(Beginning of DATA FOR THE TASK)
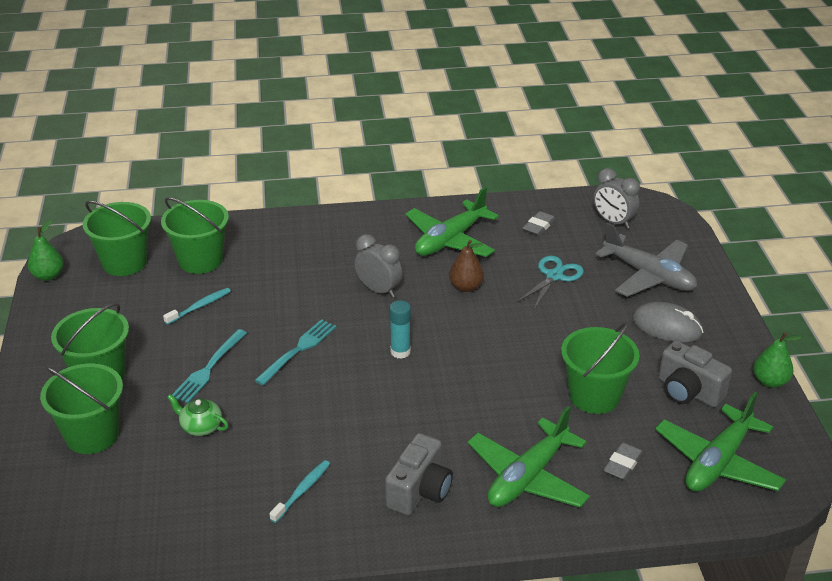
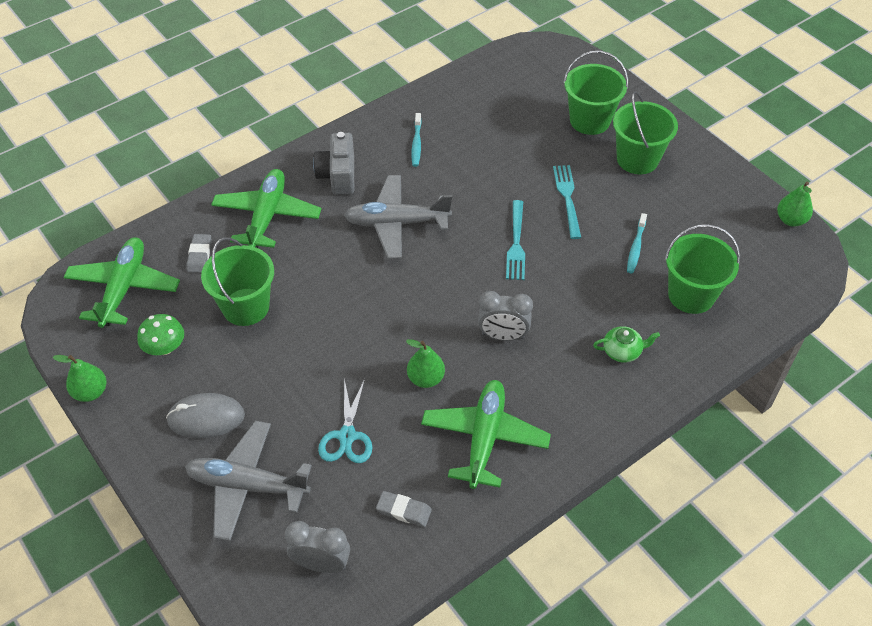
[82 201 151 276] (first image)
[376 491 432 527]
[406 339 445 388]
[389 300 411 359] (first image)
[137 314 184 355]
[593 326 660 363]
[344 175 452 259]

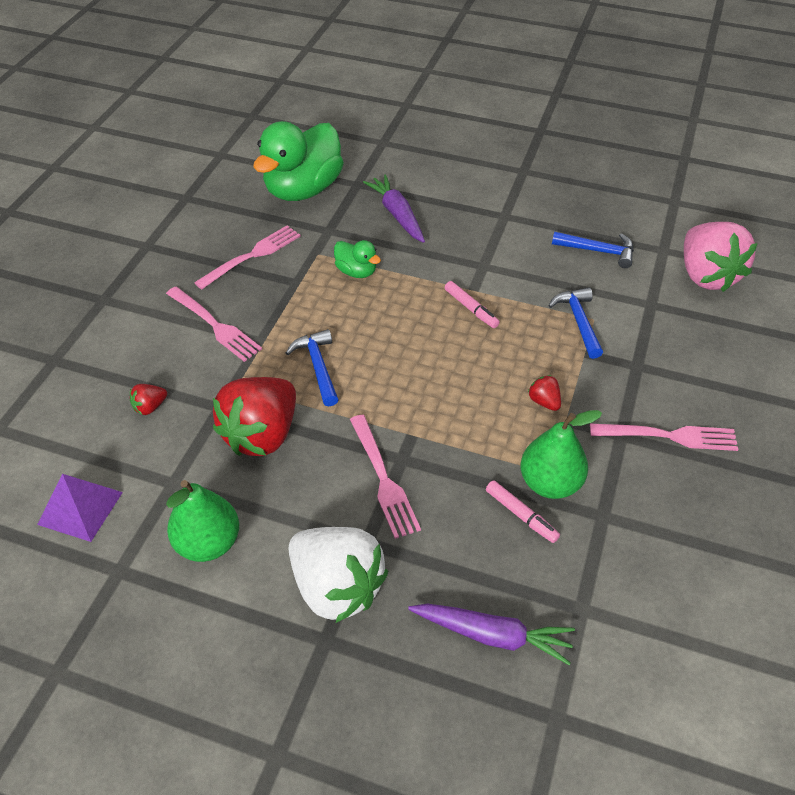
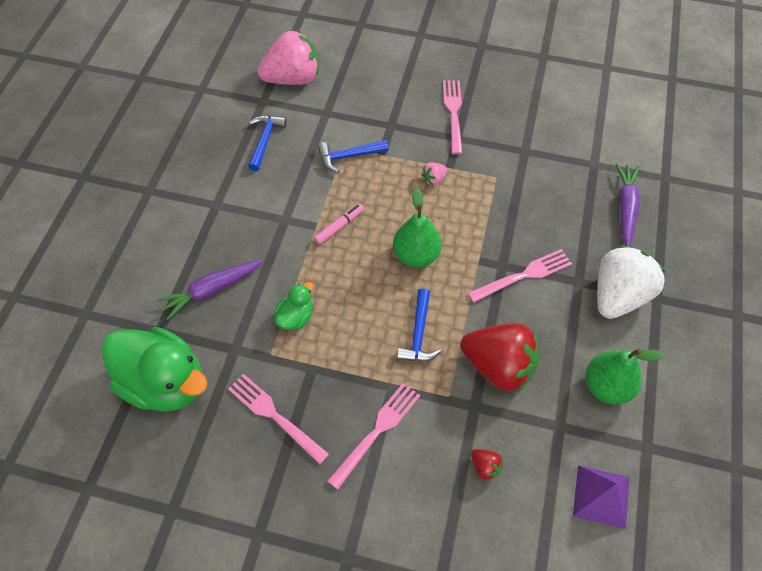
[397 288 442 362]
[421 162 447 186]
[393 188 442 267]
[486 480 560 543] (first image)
(End of DATA FOR THE TASK)
- TASK PROMPT -
Repeat each record exactly as shown above, dropping all images.

- RESULT FOR THIS TASK -
[82 201 151 276] (first image)
[376 491 432 527]
[406 339 445 388]
[389 300 411 359] (first image)
[137 314 184 355]
[593 326 660 363]
[344 175 452 259]

[397 288 442 362]
[421 162 447 186]
[393 188 442 267]
[486 480 560 543] (first image)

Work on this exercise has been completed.